◆ What the task requires
Every line of the data that contains the string "marker" must be copied.

Top of Material to process

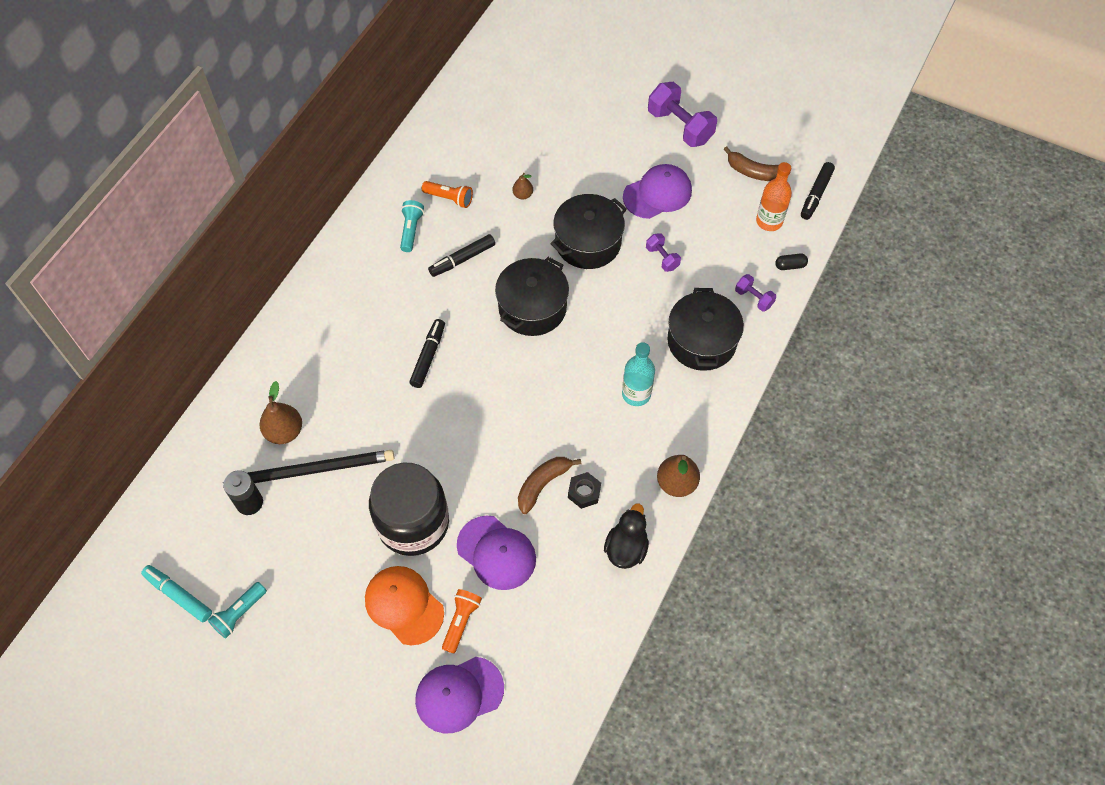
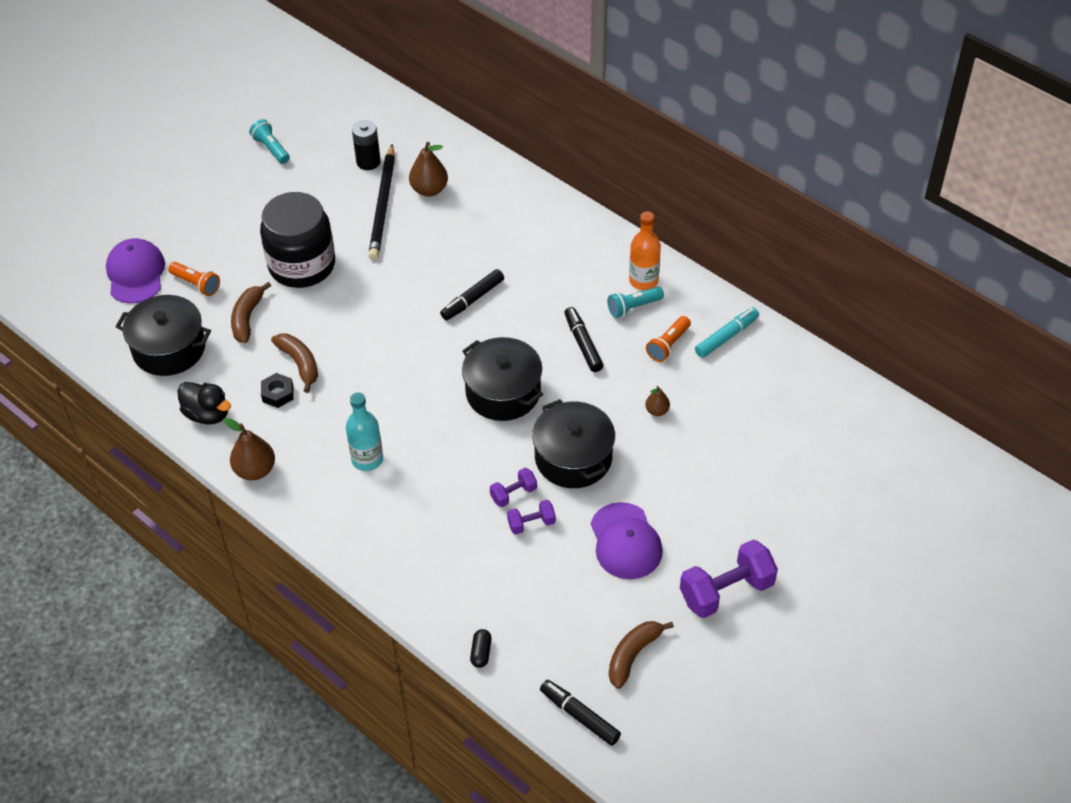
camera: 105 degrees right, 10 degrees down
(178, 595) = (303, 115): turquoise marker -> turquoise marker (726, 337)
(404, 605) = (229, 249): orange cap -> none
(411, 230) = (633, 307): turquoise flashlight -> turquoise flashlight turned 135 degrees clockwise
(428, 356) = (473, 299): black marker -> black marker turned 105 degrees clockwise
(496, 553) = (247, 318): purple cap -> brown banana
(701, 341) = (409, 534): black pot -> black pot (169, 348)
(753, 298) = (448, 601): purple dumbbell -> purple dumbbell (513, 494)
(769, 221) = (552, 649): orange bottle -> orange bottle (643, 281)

Bottom of Material to process
Top of Material to process

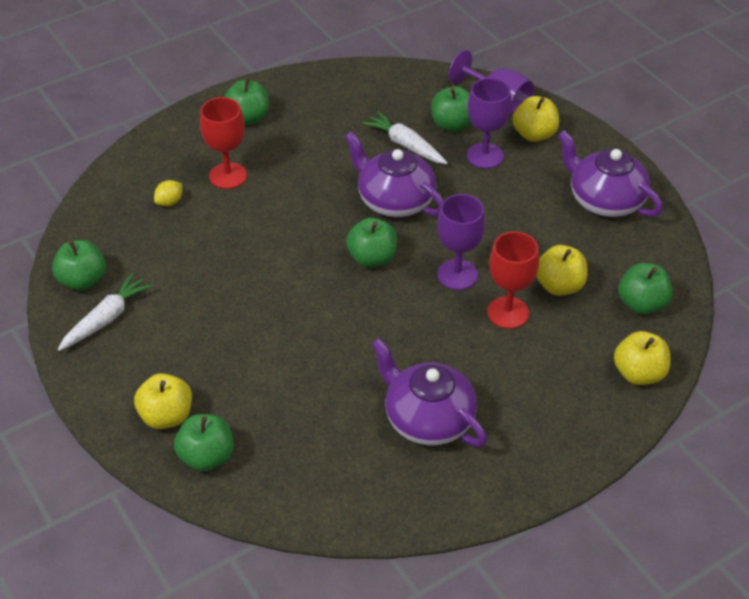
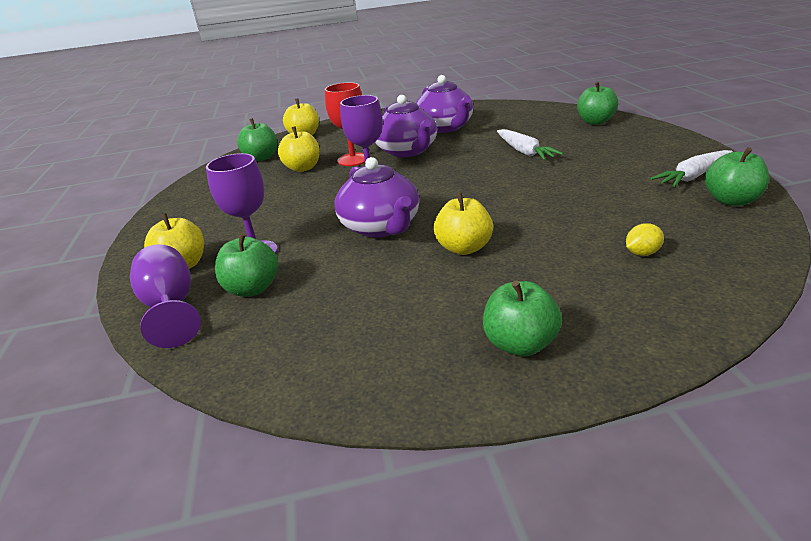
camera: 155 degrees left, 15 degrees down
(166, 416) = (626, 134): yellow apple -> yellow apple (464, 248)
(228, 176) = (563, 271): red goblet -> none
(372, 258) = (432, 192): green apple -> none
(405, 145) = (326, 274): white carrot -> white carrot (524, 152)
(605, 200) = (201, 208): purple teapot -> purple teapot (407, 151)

Bottom of Material to process

◆ Solution for this exercise
(178, 595) = (303, 115): turquoise marker -> turquoise marker (726, 337)
(428, 356) = (473, 299): black marker -> black marker turned 105 degrees clockwise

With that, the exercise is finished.